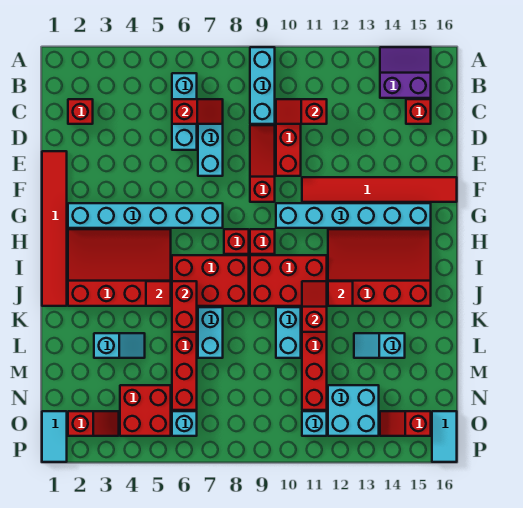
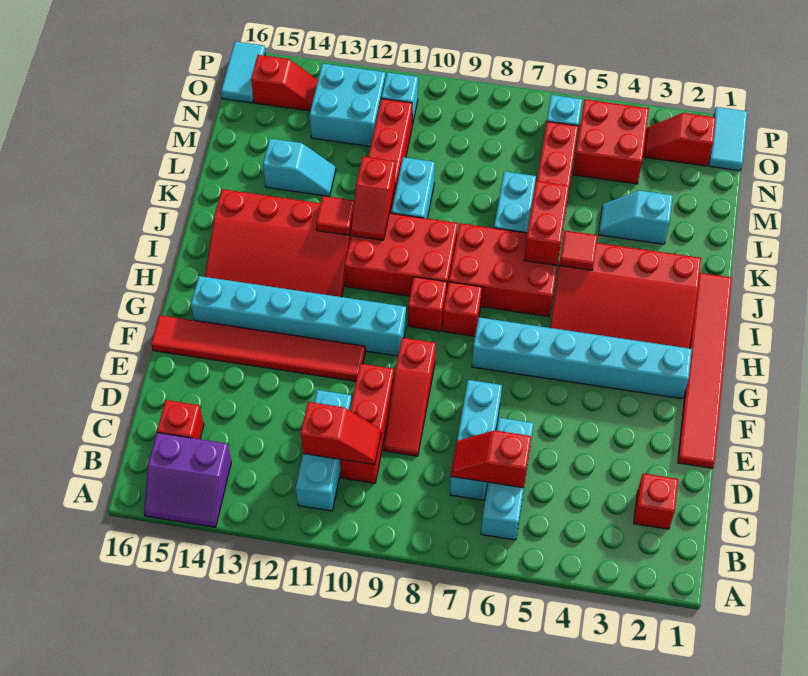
cyan brick A9:C9 level 1 -> cyan brick B11:D11 level 1

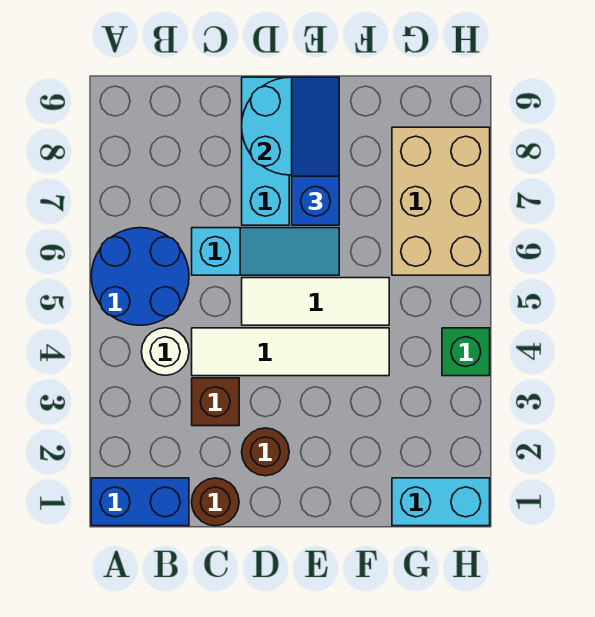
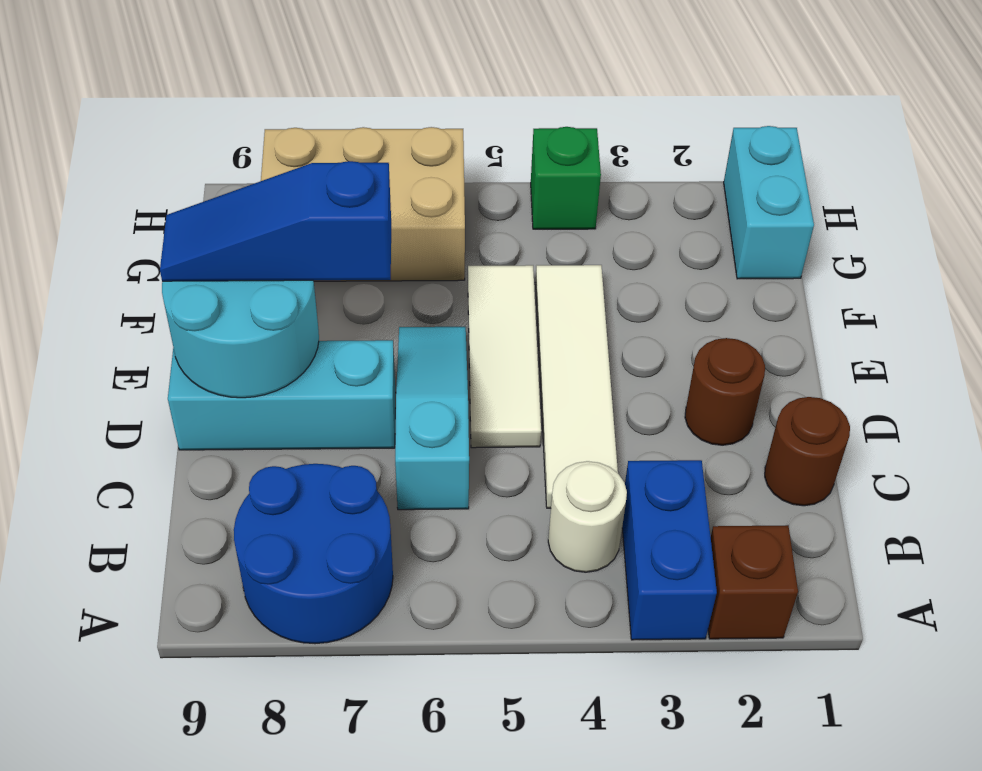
blue brick A1:B1 level 1 -> blue brick A3:B3 level 1
blue round brick A5:B6 level 1 -> blue round brick A7:B8 level 1
brown brick C3 level 1 -> brown brick A2 level 1

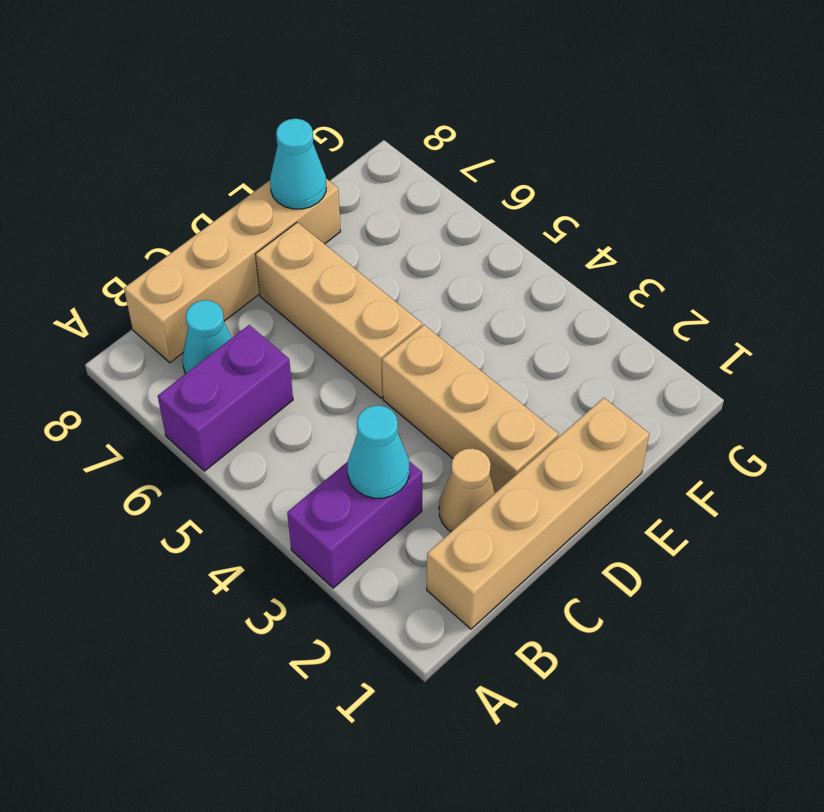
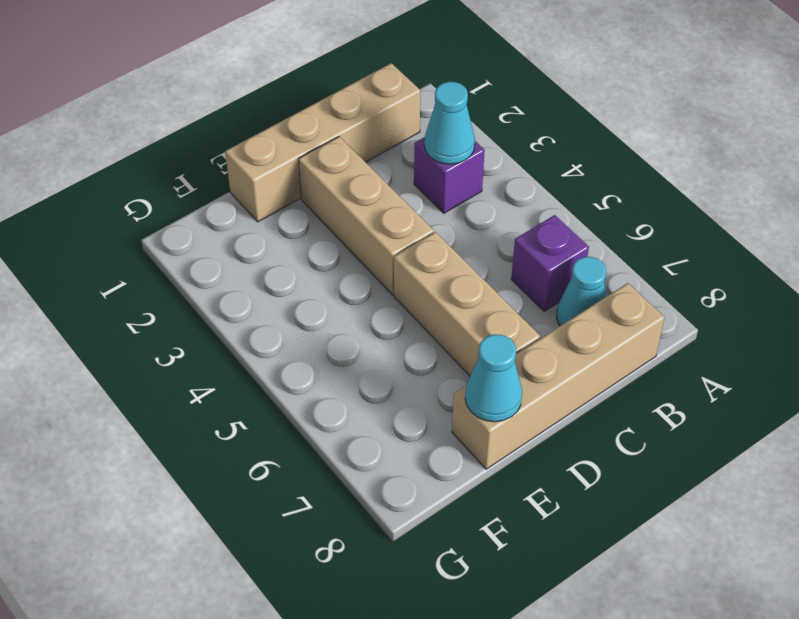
purple brick A3:B3 level 1 -> purple brick B3 level 1
purple brick A6:B6 level 1 -> purple brick B6 level 1
tan cone C2 level 1 -> none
· · ·
**ACTIVITY**. Every line with the word "purple" in it should be copied from the listing above.

**RESULT**.
purple brick A3:B3 level 1 -> purple brick B3 level 1
purple brick A6:B6 level 1 -> purple brick B6 level 1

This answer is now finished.